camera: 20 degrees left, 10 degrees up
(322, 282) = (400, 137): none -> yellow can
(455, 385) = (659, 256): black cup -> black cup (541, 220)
════════════════
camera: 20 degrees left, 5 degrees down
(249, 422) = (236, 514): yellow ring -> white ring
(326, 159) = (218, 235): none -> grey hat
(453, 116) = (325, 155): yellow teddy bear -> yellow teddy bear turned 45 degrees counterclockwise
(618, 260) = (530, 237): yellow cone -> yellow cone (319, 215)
════════════════
Exercise requirements: Give back, exactly as written, the stretch from the line with "(453, 116) = (325, 155): yellow" through the line with "(618, 260) = (530, 237): yellow", and no other lines from the records above.

Solved exercise:
(453, 116) = (325, 155): yellow teddy bear -> yellow teddy bear turned 45 degrees counterclockwise
(618, 260) = (530, 237): yellow cone -> yellow cone (319, 215)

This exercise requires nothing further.